━━ Record excerpts

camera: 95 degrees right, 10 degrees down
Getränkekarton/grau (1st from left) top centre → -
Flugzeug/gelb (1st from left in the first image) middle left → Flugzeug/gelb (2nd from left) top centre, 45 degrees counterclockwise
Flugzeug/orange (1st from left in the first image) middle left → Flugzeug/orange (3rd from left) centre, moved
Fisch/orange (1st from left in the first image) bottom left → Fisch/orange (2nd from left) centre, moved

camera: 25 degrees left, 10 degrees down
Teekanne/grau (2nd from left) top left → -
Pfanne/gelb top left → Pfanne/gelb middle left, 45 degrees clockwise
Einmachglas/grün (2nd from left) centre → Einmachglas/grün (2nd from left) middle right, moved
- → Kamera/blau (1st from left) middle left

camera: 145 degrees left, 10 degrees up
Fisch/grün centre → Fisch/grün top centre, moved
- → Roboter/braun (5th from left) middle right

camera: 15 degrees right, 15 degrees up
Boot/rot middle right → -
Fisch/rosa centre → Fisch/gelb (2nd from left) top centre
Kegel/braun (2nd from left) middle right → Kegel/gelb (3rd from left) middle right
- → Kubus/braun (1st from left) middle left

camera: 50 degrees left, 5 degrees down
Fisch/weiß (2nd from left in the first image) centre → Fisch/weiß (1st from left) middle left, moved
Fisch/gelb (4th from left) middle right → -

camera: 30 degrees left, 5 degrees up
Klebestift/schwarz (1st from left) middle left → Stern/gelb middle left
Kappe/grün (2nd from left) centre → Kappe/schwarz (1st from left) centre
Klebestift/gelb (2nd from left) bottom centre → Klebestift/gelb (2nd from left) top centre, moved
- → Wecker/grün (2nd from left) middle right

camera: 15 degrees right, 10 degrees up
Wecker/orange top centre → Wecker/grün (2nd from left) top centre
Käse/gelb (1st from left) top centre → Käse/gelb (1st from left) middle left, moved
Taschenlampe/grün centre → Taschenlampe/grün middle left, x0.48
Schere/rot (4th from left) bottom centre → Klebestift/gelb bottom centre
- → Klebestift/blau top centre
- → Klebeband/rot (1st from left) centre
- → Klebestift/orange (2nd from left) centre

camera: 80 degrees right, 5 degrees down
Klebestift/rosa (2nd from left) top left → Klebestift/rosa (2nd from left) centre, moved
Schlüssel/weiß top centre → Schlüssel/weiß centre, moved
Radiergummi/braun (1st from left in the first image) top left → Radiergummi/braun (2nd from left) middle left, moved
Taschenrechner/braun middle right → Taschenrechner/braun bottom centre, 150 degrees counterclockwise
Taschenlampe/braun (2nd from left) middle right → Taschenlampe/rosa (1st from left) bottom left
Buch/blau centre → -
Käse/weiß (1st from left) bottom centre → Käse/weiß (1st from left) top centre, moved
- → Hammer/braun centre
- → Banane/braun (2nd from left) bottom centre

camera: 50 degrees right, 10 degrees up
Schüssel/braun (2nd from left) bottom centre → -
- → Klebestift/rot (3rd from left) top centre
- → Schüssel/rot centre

━━━━

Activity ::
The data is to be given again in full, with every line exact.

Result of the task ::
camera: 95 degrees right, 10 degrees down
Getränkekarton/grau (1st from left) top centre → -
Flugzeug/gelb (1st from left in the first image) middle left → Flugzeug/gelb (2nd from left) top centre, 45 degrees counterclockwise
Flugzeug/orange (1st from left in the first image) middle left → Flugzeug/orange (3rd from left) centre, moved
Fisch/orange (1st from left in the first image) bottom left → Fisch/orange (2nd from left) centre, moved

camera: 25 degrees left, 10 degrees down
Teekanne/grau (2nd from left) top left → -
Pfanne/gelb top left → Pfanne/gelb middle left, 45 degrees clockwise
Einmachglas/grün (2nd from left) centre → Einmachglas/grün (2nd from left) middle right, moved
- → Kamera/blau (1st from left) middle left

camera: 145 degrees left, 10 degrees up
Fisch/grün centre → Fisch/grün top centre, moved
- → Roboter/braun (5th from left) middle right

camera: 15 degrees right, 15 degrees up
Boot/rot middle right → -
Fisch/rosa centre → Fisch/gelb (2nd from left) top centre
Kegel/braun (2nd from left) middle right → Kegel/gelb (3rd from left) middle right
- → Kubus/braun (1st from left) middle left

camera: 50 degrees left, 5 degrees down
Fisch/weiß (2nd from left in the first image) centre → Fisch/weiß (1st from left) middle left, moved
Fisch/gelb (4th from left) middle right → -

camera: 30 degrees left, 5 degrees up
Klebestift/schwarz (1st from left) middle left → Stern/gelb middle left
Kappe/grün (2nd from left) centre → Kappe/schwarz (1st from left) centre
Klebestift/gelb (2nd from left) bottom centre → Klebestift/gelb (2nd from left) top centre, moved
- → Wecker/grün (2nd from left) middle right

camera: 15 degrees right, 10 degrees up
Wecker/orange top centre → Wecker/grün (2nd from left) top centre
Käse/gelb (1st from left) top centre → Käse/gelb (1st from left) middle left, moved
Taschenlampe/grün centre → Taschenlampe/grün middle left, x0.48
Schere/rot (4th from left) bottom centre → Klebestift/gelb bottom centre
- → Klebestift/blau top centre
- → Klebeband/rot (1st from left) centre
- → Klebestift/orange (2nd from left) centre

camera: 80 degrees right, 5 degrees down
Klebestift/rosa (2nd from left) top left → Klebestift/rosa (2nd from left) centre, moved
Schlüssel/weiß top centre → Schlüssel/weiß centre, moved
Radiergummi/braun (1st from left in the first image) top left → Radiergummi/braun (2nd from left) middle left, moved
Taschenrechner/braun middle right → Taschenrechner/braun bottom centre, 150 degrees counterclockwise
Taschenlampe/braun (2nd from left) middle right → Taschenlampe/rosa (1st from left) bottom left
Buch/blau centre → -
Käse/weiß (1st from left) bottom centre → Käse/weiß (1st from left) top centre, moved
- → Hammer/braun centre
- → Banane/braun (2nd from left) bottom centre

camera: 50 degrees right, 10 degrees up
Schüssel/braun (2nd from left) bottom centre → -
- → Klebestift/rot (3rd from left) top centre
- → Schüssel/rot centre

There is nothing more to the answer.